■ What to produce
The answer should be the lines from the one with "(295, 180) = (129, 213): green" through the final line of the entries, restated word for word.

■ Data to process
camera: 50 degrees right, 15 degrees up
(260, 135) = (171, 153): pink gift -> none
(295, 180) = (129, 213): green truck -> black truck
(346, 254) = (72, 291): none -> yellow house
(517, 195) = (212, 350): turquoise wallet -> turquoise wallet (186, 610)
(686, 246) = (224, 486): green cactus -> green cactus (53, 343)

■ Result of the task
(295, 180) = (129, 213): green truck -> black truck
(346, 254) = (72, 291): none -> yellow house
(517, 195) = (212, 350): turquoise wallet -> turquoise wallet (186, 610)
(686, 246) = (224, 486): green cactus -> green cactus (53, 343)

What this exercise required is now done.